▶ WORK TO COMPLETE
Give again, exactly as written, each line of the material below starting at the line that contains "(208, 333) = (227, 284): black" and ending at the line that contains "(734, 588) = (678, 572): white". Both ends count, and no other line does.

** RECORDS SHOWN follows **

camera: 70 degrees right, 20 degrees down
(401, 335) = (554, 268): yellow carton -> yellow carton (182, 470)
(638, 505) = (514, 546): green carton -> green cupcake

** End of RECORDS SHOWN **
** RECORDS SHOWN follows **

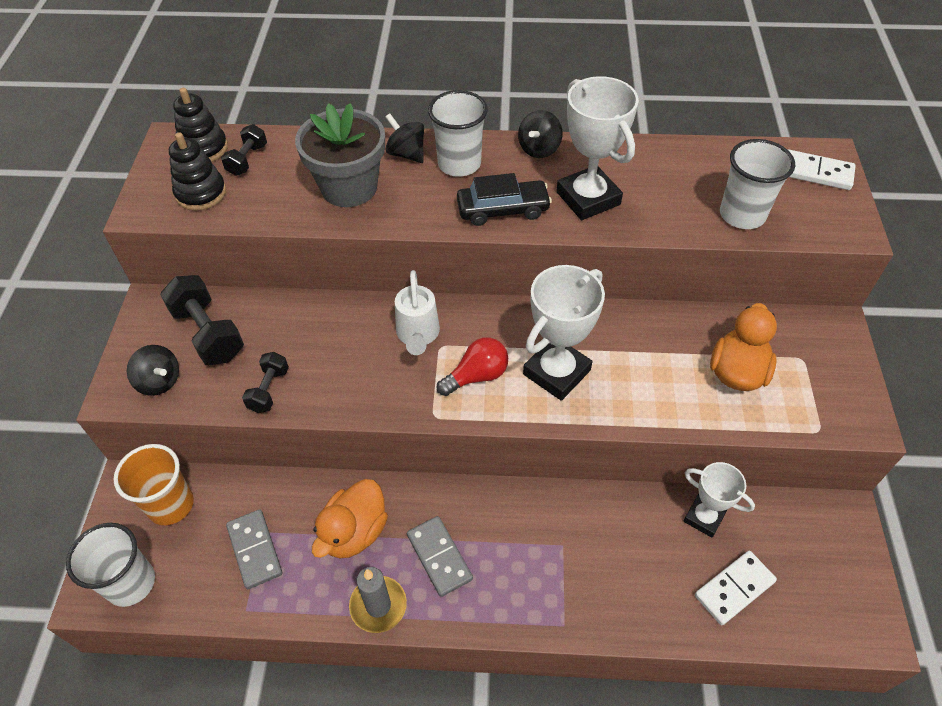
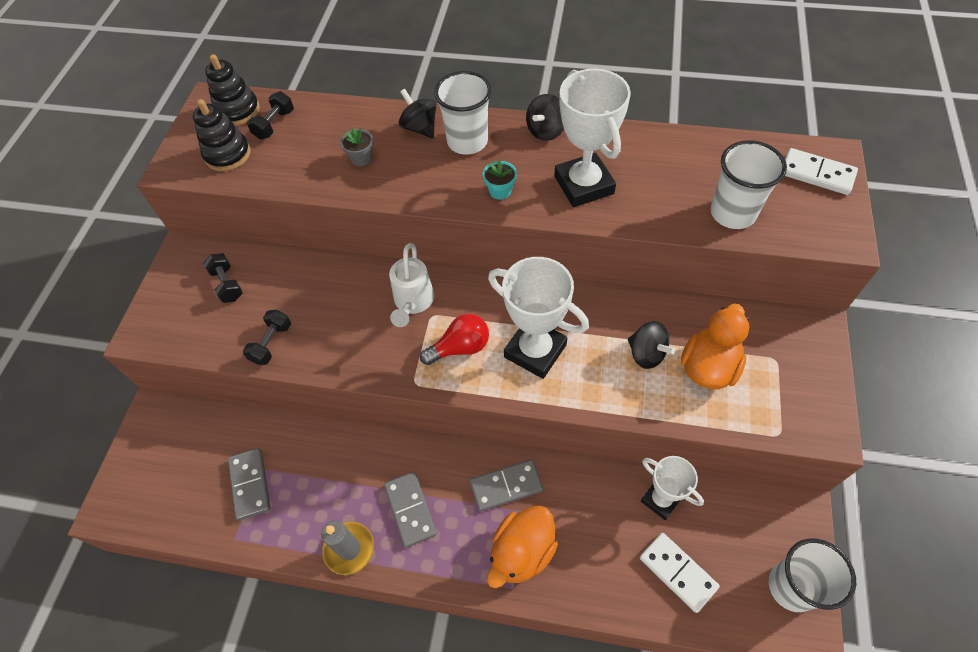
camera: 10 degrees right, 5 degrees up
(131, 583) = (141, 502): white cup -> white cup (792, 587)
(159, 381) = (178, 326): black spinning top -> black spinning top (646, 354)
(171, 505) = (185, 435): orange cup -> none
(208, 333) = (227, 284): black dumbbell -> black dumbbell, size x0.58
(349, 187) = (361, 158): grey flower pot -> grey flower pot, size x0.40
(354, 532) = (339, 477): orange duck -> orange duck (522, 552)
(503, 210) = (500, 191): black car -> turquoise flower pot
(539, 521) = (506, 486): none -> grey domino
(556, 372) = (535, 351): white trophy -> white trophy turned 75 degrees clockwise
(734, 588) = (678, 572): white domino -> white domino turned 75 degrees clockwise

** End of RECORDS SHOWN **

▶ EXERCISE ANSWER
(208, 333) = (227, 284): black dumbbell -> black dumbbell, size x0.58
(349, 187) = (361, 158): grey flower pot -> grey flower pot, size x0.40
(354, 532) = (339, 477): orange duck -> orange duck (522, 552)
(503, 210) = (500, 191): black car -> turquoise flower pot
(539, 521) = (506, 486): none -> grey domino
(556, 372) = (535, 351): white trophy -> white trophy turned 75 degrees clockwise
(734, 588) = (678, 572): white domino -> white domino turned 75 degrees clockwise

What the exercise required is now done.